__Data shown__:
--- start ---
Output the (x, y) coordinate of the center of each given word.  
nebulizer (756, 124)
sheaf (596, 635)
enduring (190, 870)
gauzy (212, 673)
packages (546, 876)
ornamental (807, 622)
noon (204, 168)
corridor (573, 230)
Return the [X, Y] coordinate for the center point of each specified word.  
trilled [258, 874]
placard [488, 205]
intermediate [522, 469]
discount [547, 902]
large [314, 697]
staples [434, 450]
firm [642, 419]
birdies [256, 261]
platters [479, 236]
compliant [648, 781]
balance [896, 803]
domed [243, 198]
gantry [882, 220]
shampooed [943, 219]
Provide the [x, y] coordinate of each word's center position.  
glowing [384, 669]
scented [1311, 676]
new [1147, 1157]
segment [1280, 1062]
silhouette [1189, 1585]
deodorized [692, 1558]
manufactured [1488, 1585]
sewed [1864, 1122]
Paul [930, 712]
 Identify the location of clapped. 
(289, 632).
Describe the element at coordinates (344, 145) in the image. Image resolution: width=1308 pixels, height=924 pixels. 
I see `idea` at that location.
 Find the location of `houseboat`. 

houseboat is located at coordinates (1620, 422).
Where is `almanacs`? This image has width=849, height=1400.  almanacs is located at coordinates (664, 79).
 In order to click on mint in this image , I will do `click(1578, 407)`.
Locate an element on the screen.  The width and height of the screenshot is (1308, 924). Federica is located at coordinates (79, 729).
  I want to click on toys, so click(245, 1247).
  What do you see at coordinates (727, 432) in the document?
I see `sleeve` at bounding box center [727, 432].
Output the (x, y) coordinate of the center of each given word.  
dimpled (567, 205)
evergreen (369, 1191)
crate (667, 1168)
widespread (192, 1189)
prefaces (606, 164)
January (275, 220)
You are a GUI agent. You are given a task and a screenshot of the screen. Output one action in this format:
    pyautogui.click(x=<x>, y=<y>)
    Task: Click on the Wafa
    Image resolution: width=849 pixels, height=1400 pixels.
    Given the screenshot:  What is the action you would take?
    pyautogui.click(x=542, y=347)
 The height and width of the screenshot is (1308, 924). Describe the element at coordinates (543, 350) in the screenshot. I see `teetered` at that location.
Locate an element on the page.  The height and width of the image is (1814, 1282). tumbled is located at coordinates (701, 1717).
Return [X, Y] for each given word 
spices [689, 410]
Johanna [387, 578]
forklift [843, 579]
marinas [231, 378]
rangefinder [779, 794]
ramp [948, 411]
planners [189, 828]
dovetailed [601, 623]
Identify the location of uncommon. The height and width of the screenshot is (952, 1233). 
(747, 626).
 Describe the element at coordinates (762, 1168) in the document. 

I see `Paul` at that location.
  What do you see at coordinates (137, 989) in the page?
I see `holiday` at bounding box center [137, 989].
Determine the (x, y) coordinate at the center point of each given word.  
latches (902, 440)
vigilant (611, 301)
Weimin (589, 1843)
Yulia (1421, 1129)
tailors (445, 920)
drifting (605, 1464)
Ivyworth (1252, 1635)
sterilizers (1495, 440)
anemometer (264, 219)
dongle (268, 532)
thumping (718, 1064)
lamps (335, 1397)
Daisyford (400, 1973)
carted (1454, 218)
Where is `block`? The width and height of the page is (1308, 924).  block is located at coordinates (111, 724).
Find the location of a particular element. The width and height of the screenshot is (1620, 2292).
--- end ---
Quote the data above exactly, everything from the line containing "forklift [843, 579]" down to the line containing "Yulia (1421, 1129)", with both of those lines included.

__Response below__:
forklift [843, 579]
marinas [231, 378]
rangefinder [779, 794]
ramp [948, 411]
planners [189, 828]
dovetailed [601, 623]
Identify the location of uncommon. The height and width of the screenshot is (952, 1233). 
(747, 626).
 Describe the element at coordinates (762, 1168) in the document. 

I see `Paul` at that location.
  What do you see at coordinates (137, 989) in the page?
I see `holiday` at bounding box center [137, 989].
Determine the (x, y) coordinate at the center point of each given word.  
latches (902, 440)
vigilant (611, 301)
Weimin (589, 1843)
Yulia (1421, 1129)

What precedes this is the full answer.